- _What is expected_: The listing below should be printed exactly, every line of it. Skip the pictures.

*** Opening Data extracts ***

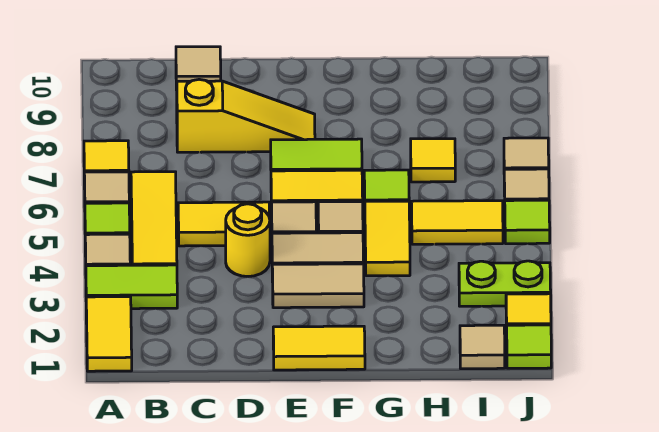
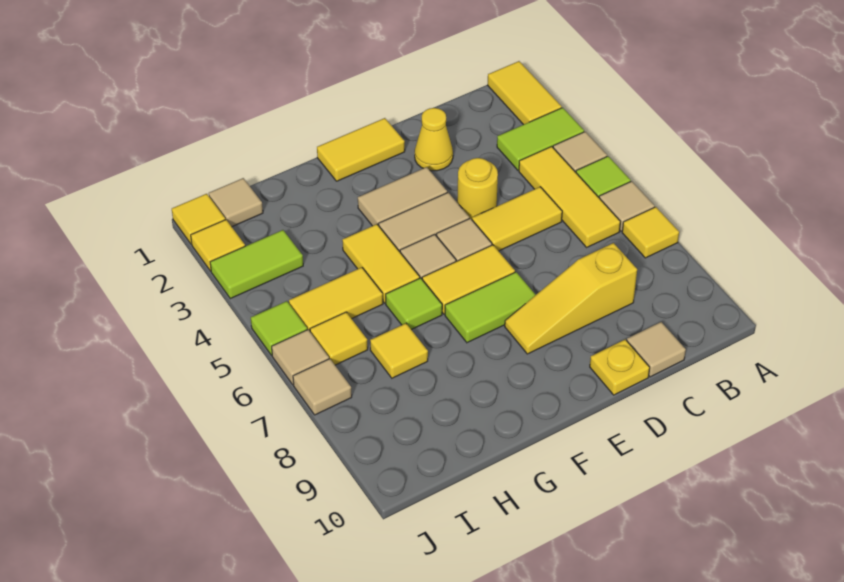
none -> yellow cone D2 level 1
none -> yellow plate D10 level 1
lime plate I3:J3 level 1 -> lime tile I3:J3 level 1
none -> yellow tile I6 level 1
lime tile J1 level 1 -> yellow tile J1 level 1

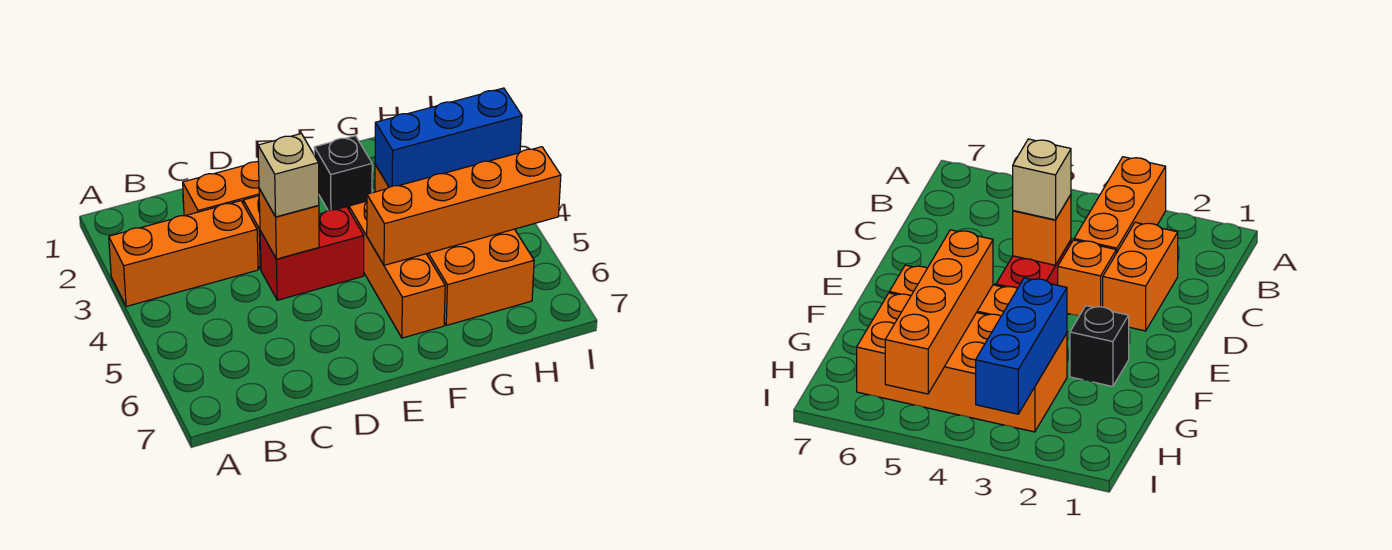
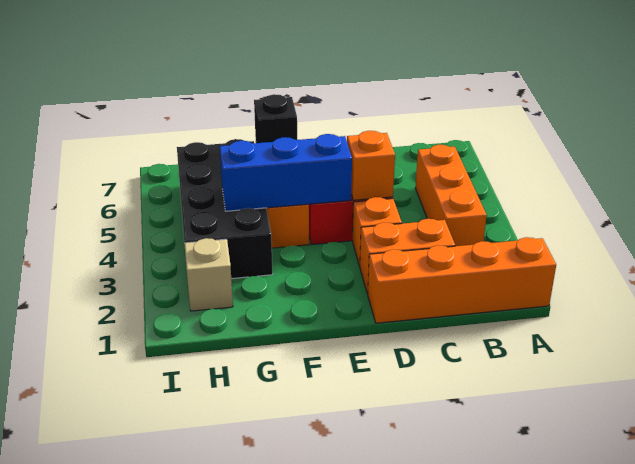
orange brick A3:C3 level 1 -> orange brick B3:B5 level 1
tan brick D4 level 3 -> tan brick H2 level 1
black brick F2 level 1 -> black brick F6 level 2
orange brick F5:I5 level 2 -> orange brick A1:D1 level 1
orange brick G3:H6 level 1 -> black brick G3:H6 level 1
blue brick G3:I3 level 2 -> blue brick E4:G4 level 2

*** Closing Data extracts ***

- _Answer section_:
none -> yellow cone D2 level 1
none -> yellow plate D10 level 1
lime plate I3:J3 level 1 -> lime tile I3:J3 level 1
none -> yellow tile I6 level 1
lime tile J1 level 1 -> yellow tile J1 level 1

orange brick A3:C3 level 1 -> orange brick B3:B5 level 1
tan brick D4 level 3 -> tan brick H2 level 1
black brick F2 level 1 -> black brick F6 level 2
orange brick F5:I5 level 2 -> orange brick A1:D1 level 1
orange brick G3:H6 level 1 -> black brick G3:H6 level 1
blue brick G3:I3 level 2 -> blue brick E4:G4 level 2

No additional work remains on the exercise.